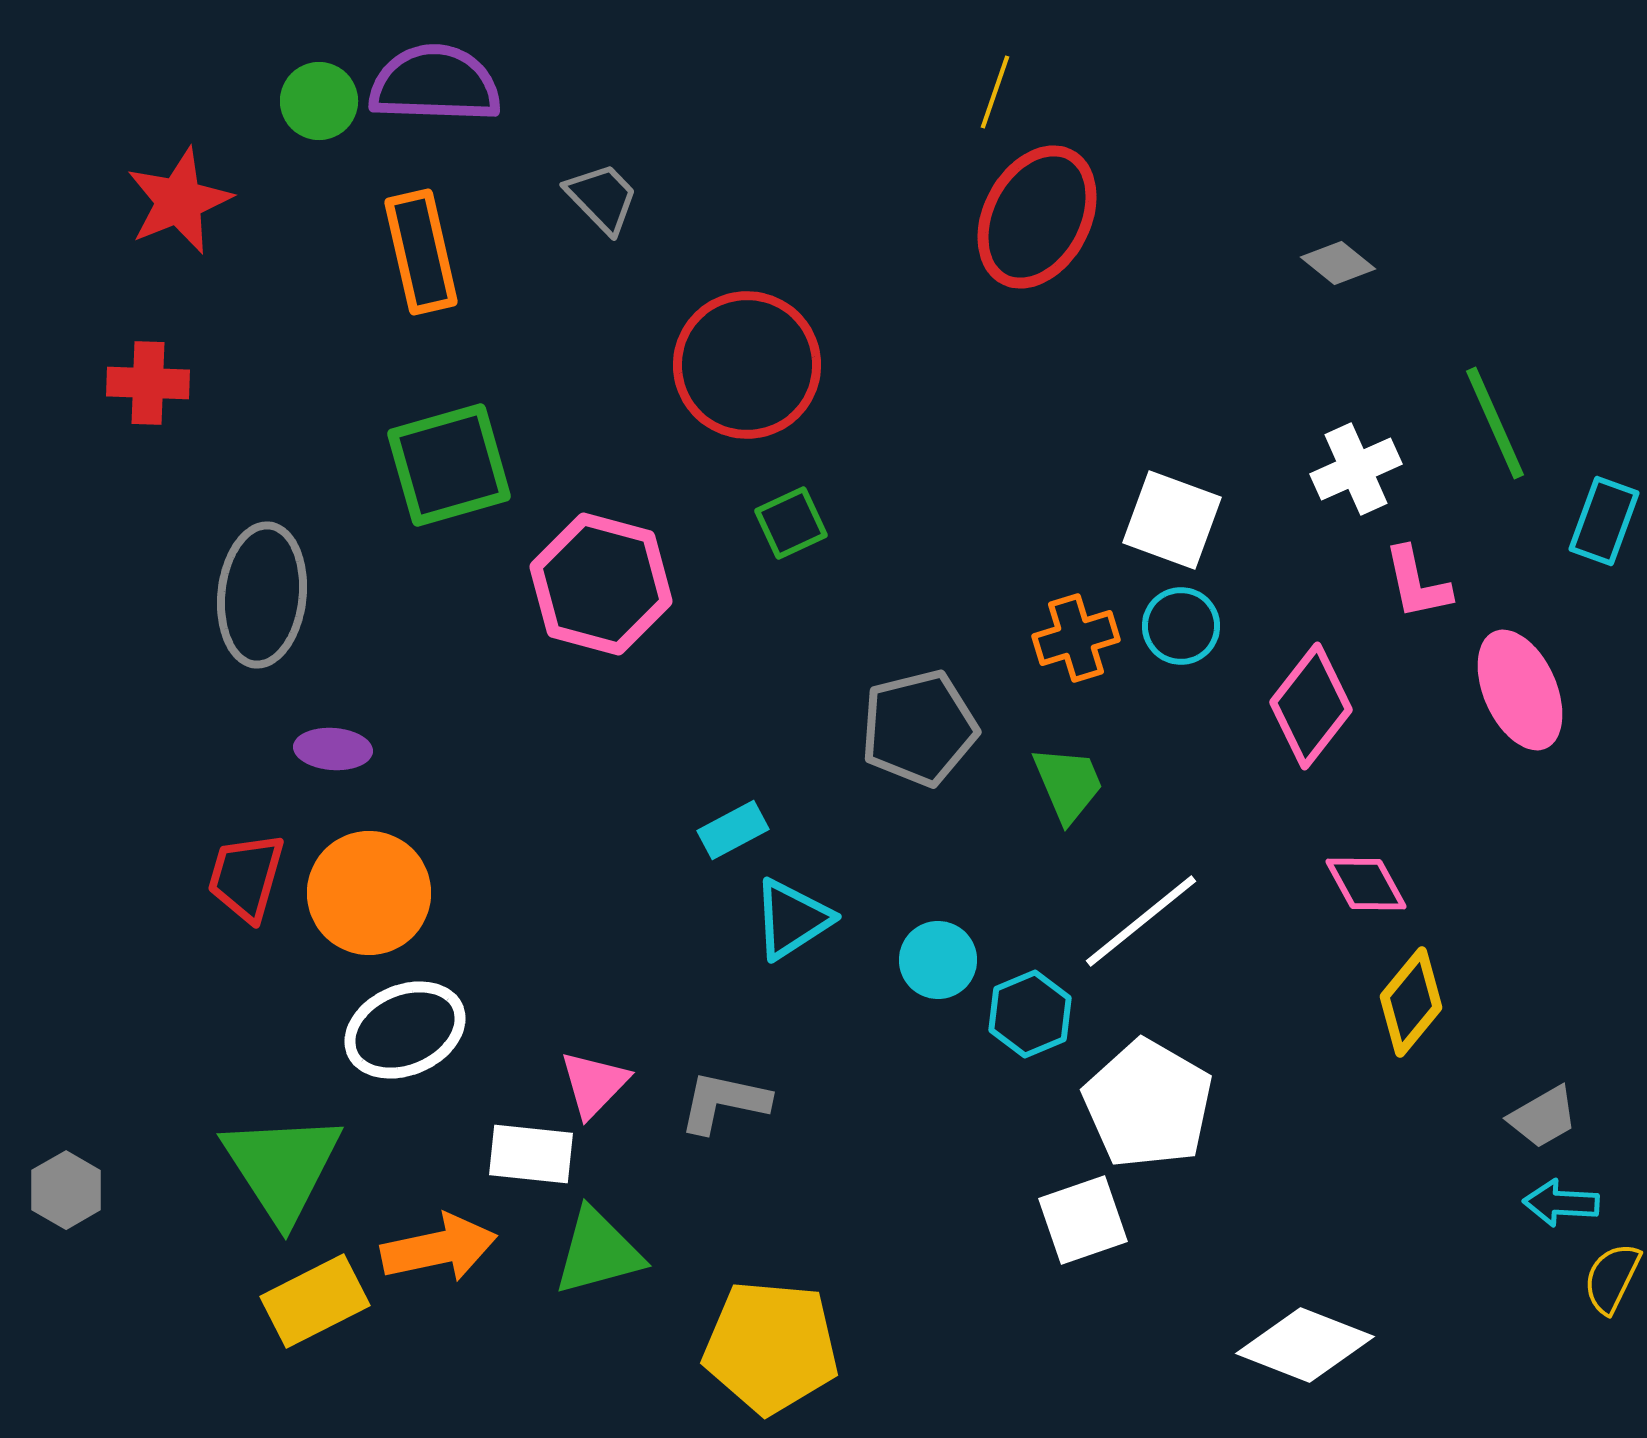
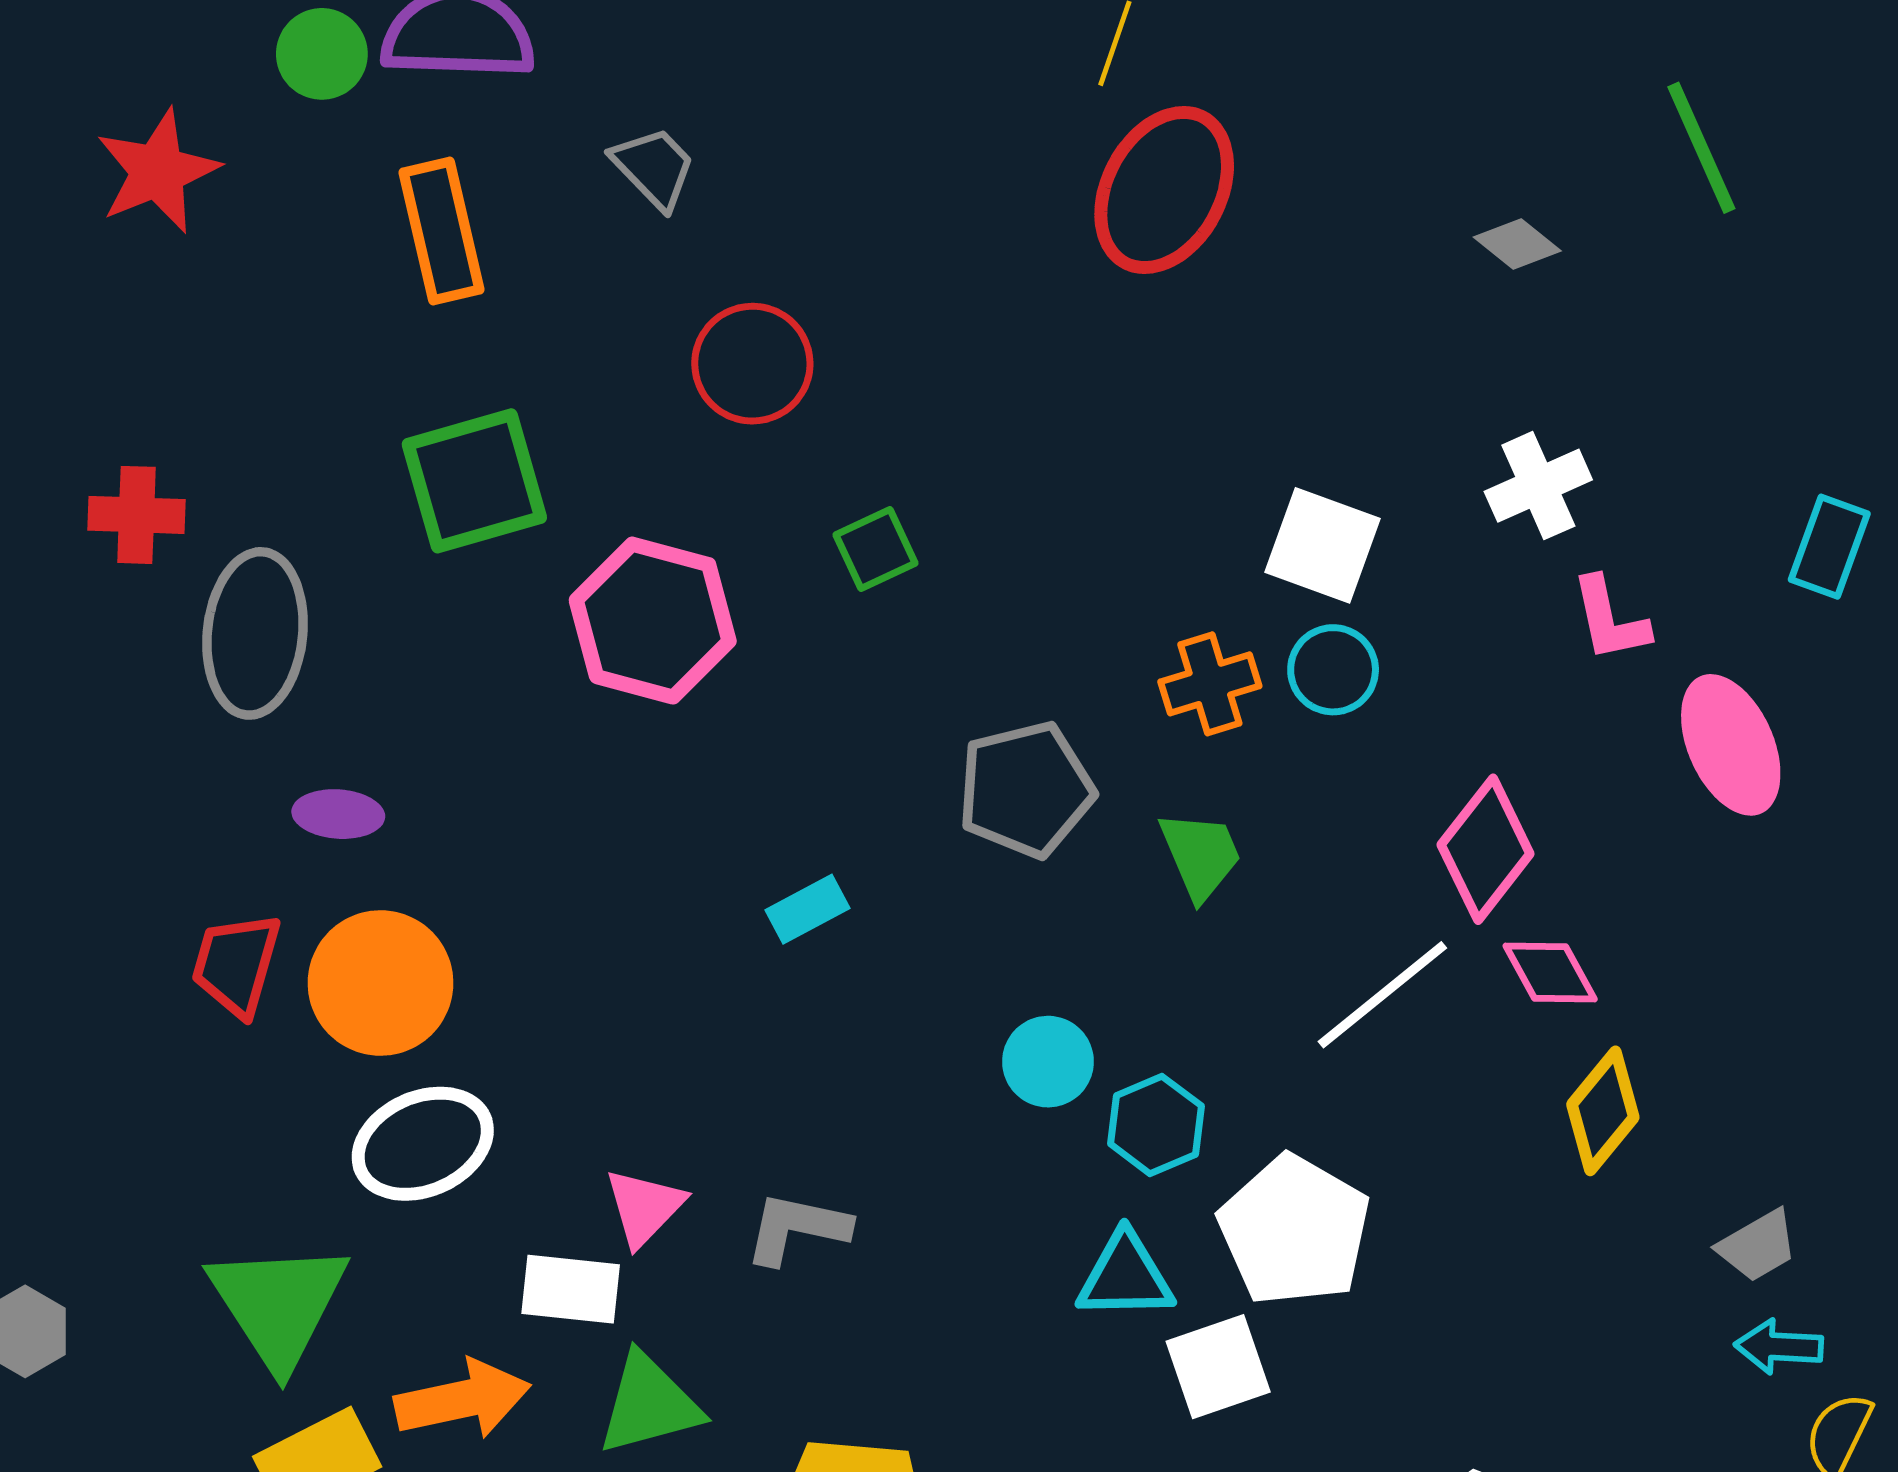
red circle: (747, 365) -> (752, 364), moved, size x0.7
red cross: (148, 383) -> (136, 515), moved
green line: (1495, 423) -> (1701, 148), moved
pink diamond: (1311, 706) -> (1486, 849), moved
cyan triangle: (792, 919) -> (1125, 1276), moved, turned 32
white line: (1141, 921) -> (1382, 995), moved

--- --- ---

Work request — Give back every entry in full, exactly as written, with no picture included.

Task result —
red circle: (747, 365) -> (752, 364), moved, size x0.7
red cross: (148, 383) -> (136, 515), moved
green line: (1495, 423) -> (1701, 148), moved
pink diamond: (1311, 706) -> (1486, 849), moved
cyan triangle: (792, 919) -> (1125, 1276), moved, turned 32
white line: (1141, 921) -> (1382, 995), moved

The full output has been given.